▶ [Object matching data]:
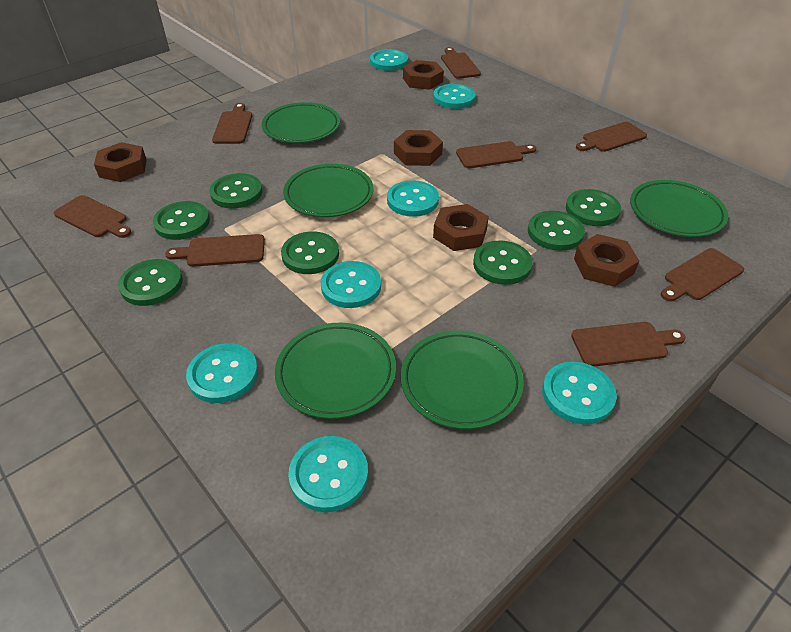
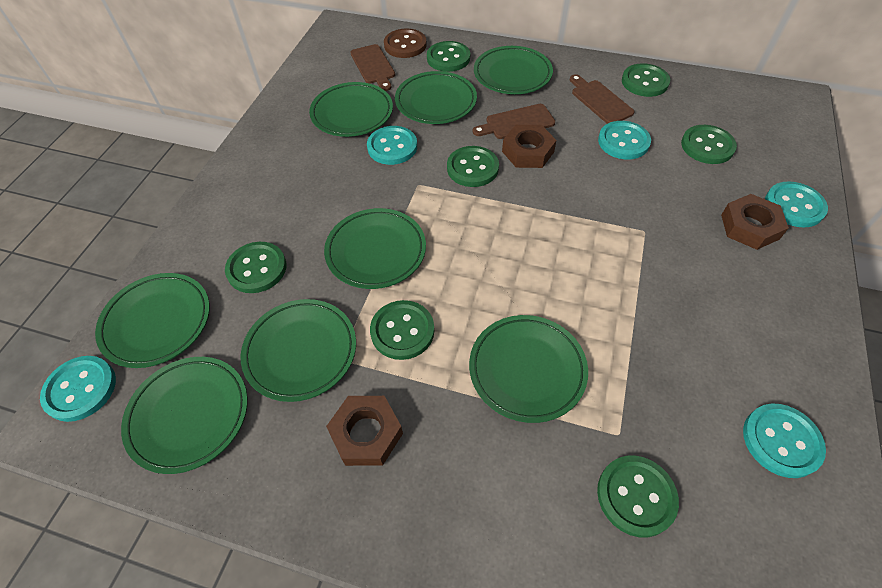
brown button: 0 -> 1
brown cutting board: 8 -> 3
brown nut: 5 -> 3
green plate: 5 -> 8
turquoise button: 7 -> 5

▶ [What you are asked to do]: Output the data verbatim, images excluded.

▶ [Response to this exercise]:
brown button: 0 -> 1
brown cutting board: 8 -> 3
brown nut: 5 -> 3
green plate: 5 -> 8
turquoise button: 7 -> 5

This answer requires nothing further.